Work instructions: Extract the lines of the records that begin at the line containing "streaky (210, 1065)" and stop after the line containing "This screenshot has height=924, width=1308.", and repeat them exactly.
————————
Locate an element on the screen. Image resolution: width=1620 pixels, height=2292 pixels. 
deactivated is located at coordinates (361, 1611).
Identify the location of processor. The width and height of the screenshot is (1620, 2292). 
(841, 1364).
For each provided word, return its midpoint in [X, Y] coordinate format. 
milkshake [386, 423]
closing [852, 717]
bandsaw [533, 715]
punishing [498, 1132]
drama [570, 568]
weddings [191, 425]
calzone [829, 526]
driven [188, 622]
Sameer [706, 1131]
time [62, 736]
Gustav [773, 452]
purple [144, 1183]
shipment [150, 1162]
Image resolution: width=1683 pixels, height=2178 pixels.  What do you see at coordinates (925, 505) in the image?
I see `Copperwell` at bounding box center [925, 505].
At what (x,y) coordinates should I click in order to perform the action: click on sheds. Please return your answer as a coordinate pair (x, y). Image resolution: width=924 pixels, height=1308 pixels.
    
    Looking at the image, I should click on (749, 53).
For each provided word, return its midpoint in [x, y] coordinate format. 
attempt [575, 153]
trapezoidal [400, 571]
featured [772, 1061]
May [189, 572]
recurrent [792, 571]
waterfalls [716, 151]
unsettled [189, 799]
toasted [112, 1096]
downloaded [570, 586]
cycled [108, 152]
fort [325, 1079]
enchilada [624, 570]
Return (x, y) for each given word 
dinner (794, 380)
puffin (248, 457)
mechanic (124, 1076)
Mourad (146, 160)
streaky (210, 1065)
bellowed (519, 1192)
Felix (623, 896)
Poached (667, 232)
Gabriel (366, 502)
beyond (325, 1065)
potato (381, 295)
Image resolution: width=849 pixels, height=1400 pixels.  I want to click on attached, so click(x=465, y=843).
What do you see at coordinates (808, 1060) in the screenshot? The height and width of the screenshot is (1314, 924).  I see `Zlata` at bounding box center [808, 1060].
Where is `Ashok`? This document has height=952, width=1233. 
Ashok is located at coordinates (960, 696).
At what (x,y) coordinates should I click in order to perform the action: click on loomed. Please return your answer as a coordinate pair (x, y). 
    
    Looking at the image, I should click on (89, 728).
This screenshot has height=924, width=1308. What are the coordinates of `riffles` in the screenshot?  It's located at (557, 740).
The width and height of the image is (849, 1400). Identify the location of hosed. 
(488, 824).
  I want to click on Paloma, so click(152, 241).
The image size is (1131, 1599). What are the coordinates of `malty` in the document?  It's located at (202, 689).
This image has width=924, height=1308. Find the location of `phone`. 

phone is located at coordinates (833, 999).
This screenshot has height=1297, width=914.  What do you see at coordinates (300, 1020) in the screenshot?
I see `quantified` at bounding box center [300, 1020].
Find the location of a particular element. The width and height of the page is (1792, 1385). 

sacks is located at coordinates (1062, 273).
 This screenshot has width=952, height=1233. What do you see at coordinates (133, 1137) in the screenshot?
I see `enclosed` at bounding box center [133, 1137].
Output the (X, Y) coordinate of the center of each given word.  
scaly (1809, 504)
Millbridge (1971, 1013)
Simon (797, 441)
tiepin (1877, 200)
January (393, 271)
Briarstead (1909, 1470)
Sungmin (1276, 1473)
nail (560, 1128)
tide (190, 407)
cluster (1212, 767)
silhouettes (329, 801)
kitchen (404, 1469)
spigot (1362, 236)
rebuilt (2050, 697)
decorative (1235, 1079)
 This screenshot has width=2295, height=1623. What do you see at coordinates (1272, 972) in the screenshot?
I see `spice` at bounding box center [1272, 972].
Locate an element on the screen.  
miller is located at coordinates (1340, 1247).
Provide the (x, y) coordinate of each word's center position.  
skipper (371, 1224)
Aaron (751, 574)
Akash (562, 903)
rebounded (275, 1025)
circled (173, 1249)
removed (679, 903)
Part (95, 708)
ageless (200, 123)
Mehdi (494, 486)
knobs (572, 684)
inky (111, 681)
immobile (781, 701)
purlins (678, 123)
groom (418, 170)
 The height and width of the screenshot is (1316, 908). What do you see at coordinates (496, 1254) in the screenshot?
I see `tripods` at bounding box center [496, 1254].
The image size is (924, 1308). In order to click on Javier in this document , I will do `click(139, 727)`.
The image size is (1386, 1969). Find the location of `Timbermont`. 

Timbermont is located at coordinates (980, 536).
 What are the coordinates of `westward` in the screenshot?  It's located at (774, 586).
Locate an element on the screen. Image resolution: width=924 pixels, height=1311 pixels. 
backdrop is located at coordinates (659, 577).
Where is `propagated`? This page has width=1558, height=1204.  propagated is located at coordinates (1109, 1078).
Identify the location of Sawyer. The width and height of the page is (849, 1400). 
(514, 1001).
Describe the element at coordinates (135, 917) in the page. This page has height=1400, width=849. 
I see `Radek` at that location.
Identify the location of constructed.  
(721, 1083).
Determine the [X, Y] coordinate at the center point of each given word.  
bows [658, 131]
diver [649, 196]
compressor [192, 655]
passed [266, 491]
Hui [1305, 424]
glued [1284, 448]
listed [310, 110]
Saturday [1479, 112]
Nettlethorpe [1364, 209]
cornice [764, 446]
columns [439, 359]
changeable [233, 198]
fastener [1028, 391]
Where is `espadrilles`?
————————
Result for this task:
streaky (210, 1065)
bellowed (519, 1192)
Felix (623, 896)
Poached (667, 232)
Gabriel (366, 502)
beyond (325, 1065)
potato (381, 295)
Image resolution: width=849 pixels, height=1400 pixels.  I want to click on attached, so click(x=465, y=843).
What do you see at coordinates (808, 1060) in the screenshot? The height and width of the screenshot is (1314, 924).  I see `Zlata` at bounding box center [808, 1060].
Where is `Ashok`? This document has height=952, width=1233. 
Ashok is located at coordinates (960, 696).
At what (x,y) coordinates should I click in order to perform the action: click on loomed. Please return your answer as a coordinate pair (x, y). 
    
    Looking at the image, I should click on (89, 728).
This screenshot has height=924, width=1308. What are the coordinates of `riffles` in the screenshot?  It's located at (557, 740).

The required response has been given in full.